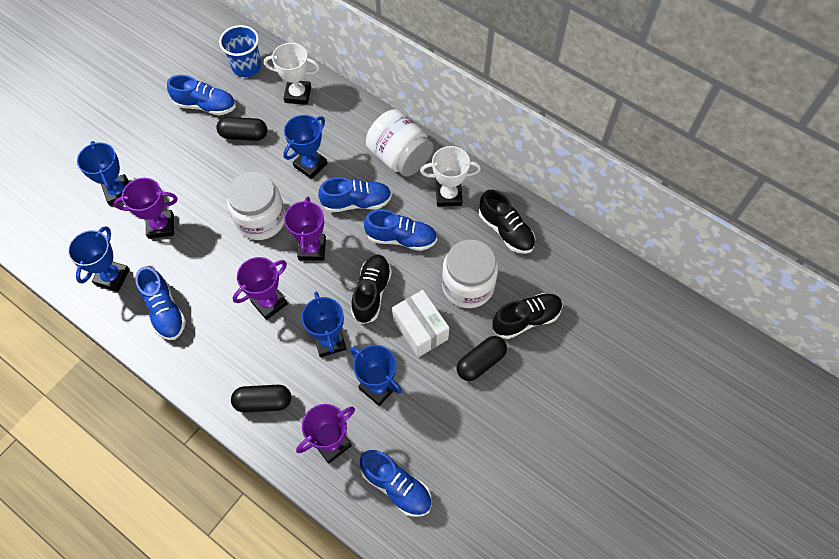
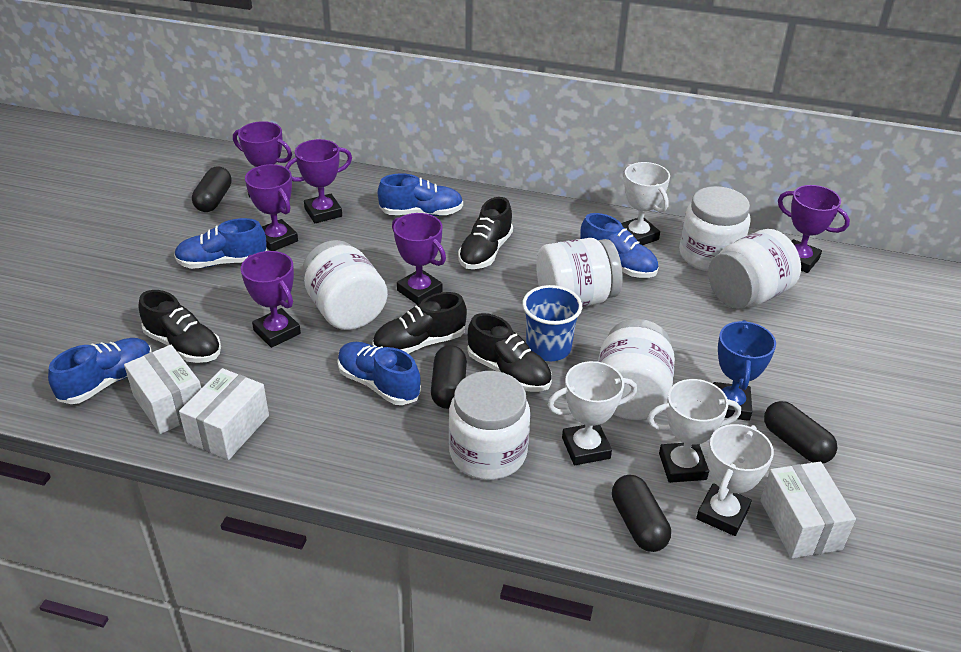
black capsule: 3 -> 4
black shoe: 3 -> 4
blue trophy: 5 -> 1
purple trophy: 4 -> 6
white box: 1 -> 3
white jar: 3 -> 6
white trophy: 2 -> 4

********************

** EXERCISE INSTRUCTIONS **
Every line of the records above should be copied exactly, while the pictures are left behind.

** SOLUTION TO THIS EXERCISE **
black capsule: 3 -> 4
black shoe: 3 -> 4
blue trophy: 5 -> 1
purple trophy: 4 -> 6
white box: 1 -> 3
white jar: 3 -> 6
white trophy: 2 -> 4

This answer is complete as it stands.